» **How to complete this task**
A bare count is the expected answer, namely the number of lines in the records that have the word "purple".

▼

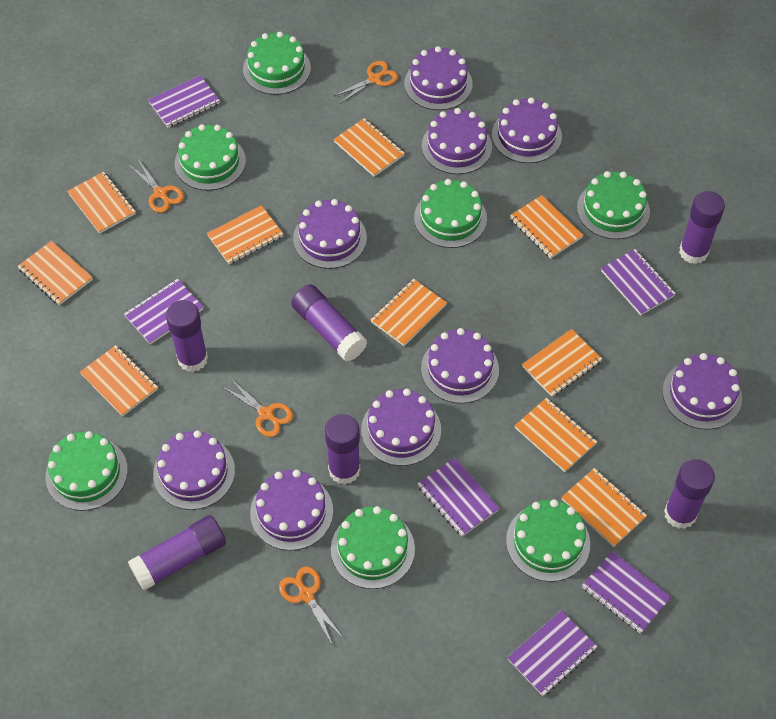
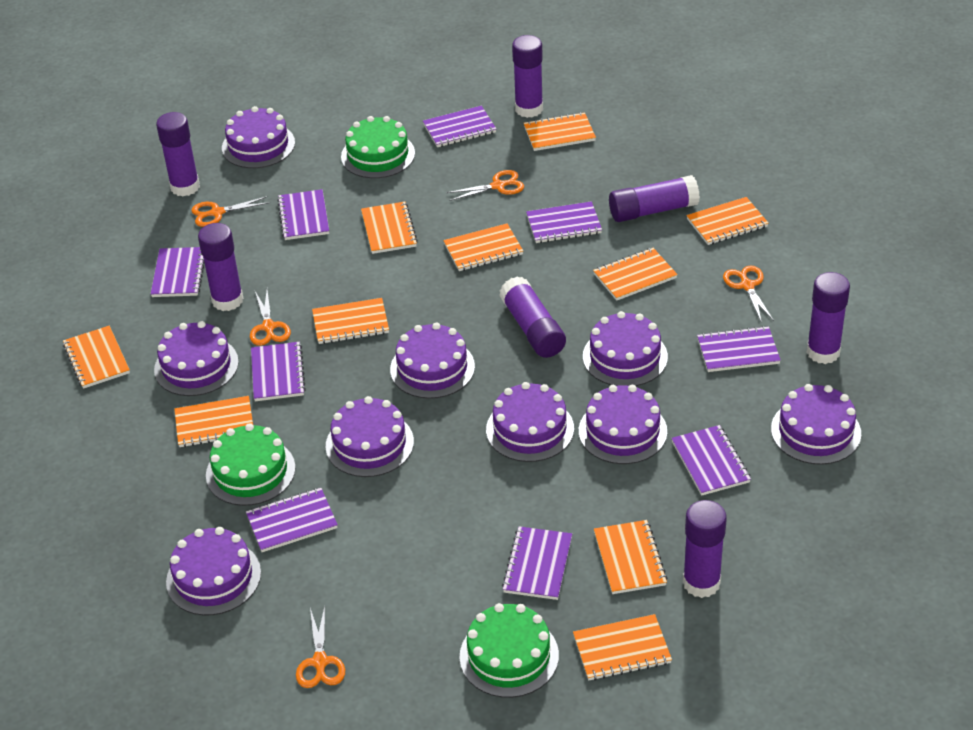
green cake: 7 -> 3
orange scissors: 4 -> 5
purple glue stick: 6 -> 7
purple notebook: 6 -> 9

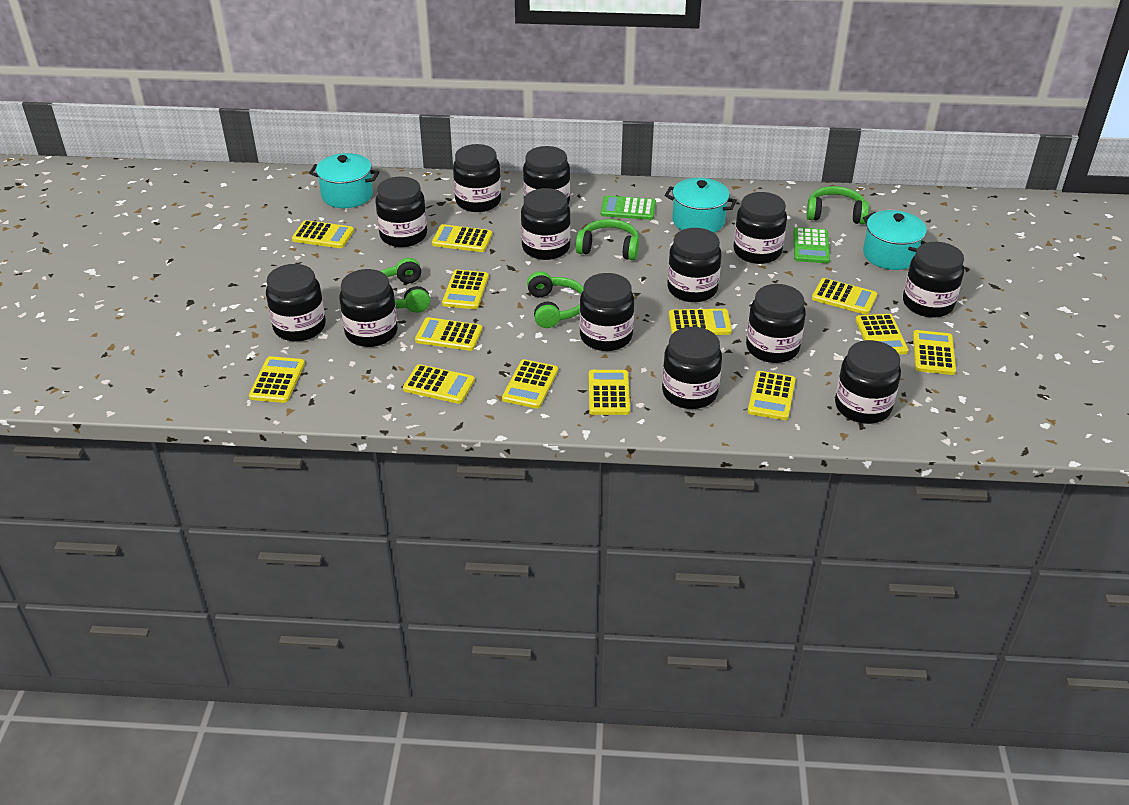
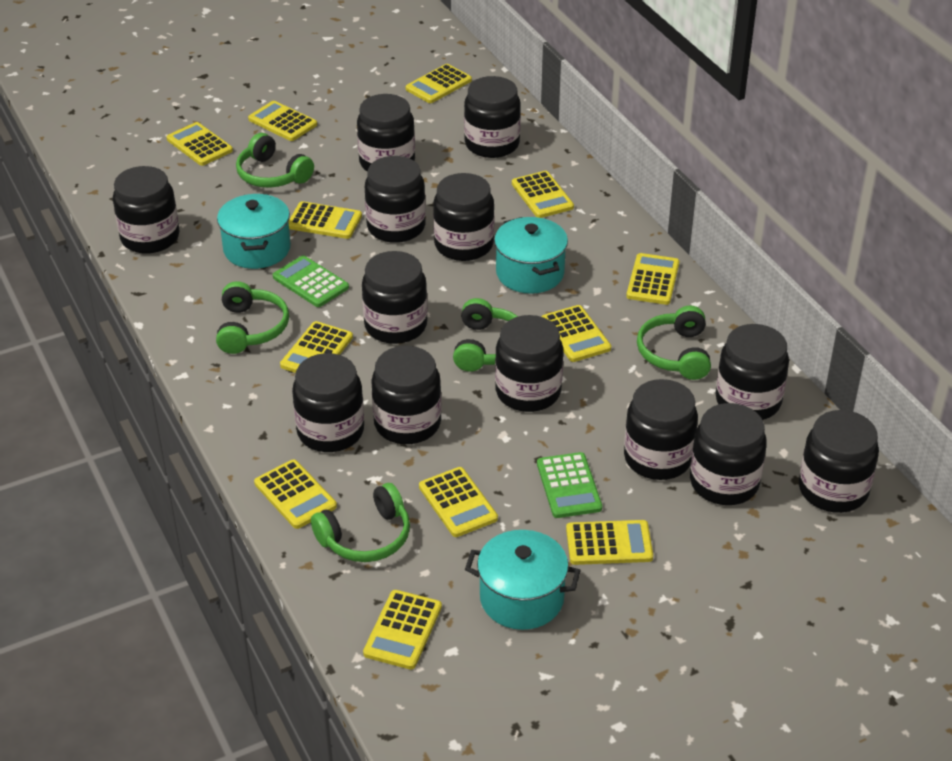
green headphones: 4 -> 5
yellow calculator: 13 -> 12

▲

» **Response below**
2